**YOUR GOAL**
From the records below, transcribe exactly the lines that begin at the line with "Vilvo 7: [717,645,777,705]" and end at the line with "Forecast 92: [252,415,291,447]", both included.

**INFORMATION SHOWN**

----------

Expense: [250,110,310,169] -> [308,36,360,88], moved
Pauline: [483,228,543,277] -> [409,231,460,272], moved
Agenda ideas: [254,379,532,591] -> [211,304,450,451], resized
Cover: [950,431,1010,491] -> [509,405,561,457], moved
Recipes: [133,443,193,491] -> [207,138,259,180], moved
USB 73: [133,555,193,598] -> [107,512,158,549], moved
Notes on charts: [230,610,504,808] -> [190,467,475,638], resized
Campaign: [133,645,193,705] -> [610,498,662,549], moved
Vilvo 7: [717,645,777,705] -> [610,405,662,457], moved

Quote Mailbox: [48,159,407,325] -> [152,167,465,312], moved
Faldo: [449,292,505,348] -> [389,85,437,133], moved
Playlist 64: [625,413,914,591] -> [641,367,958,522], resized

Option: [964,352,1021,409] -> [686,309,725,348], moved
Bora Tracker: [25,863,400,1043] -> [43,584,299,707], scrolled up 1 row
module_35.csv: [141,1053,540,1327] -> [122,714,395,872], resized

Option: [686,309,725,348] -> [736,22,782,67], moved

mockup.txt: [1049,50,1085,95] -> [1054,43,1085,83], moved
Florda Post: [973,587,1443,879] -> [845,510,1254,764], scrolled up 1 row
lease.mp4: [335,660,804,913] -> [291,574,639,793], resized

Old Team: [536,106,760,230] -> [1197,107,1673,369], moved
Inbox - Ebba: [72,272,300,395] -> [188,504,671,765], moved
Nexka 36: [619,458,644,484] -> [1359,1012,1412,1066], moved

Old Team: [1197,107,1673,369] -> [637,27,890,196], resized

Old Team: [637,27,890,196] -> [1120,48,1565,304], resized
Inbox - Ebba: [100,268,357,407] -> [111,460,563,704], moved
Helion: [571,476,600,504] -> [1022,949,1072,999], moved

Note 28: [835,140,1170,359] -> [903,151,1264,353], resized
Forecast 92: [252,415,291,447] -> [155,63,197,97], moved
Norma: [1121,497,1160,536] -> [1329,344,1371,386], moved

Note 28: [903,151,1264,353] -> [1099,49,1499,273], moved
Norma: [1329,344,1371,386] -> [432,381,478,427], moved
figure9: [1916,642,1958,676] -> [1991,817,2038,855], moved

----------

**SOLUTION TO THE PROBLEM**
Vilvo 7: [717,645,777,705] -> [610,405,662,457], moved

Quote Mailbox: [48,159,407,325] -> [152,167,465,312], moved
Faldo: [449,292,505,348] -> [389,85,437,133], moved
Playlist 64: [625,413,914,591] -> [641,367,958,522], resized

Option: [964,352,1021,409] -> [686,309,725,348], moved
Bora Tracker: [25,863,400,1043] -> [43,584,299,707], scrolled up 1 row
module_35.csv: [141,1053,540,1327] -> [122,714,395,872], resized

Option: [686,309,725,348] -> [736,22,782,67], moved

mockup.txt: [1049,50,1085,95] -> [1054,43,1085,83], moved
Florda Post: [973,587,1443,879] -> [845,510,1254,764], scrolled up 1 row
lease.mp4: [335,660,804,913] -> [291,574,639,793], resized

Old Team: [536,106,760,230] -> [1197,107,1673,369], moved
Inbox - Ebba: [72,272,300,395] -> [188,504,671,765], moved
Nexka 36: [619,458,644,484] -> [1359,1012,1412,1066], moved

Old Team: [1197,107,1673,369] -> [637,27,890,196], resized

Old Team: [637,27,890,196] -> [1120,48,1565,304], resized
Inbox - Ebba: [100,268,357,407] -> [111,460,563,704], moved
Helion: [571,476,600,504] -> [1022,949,1072,999], moved

Note 28: [835,140,1170,359] -> [903,151,1264,353], resized
Forecast 92: [252,415,291,447] -> [155,63,197,97], moved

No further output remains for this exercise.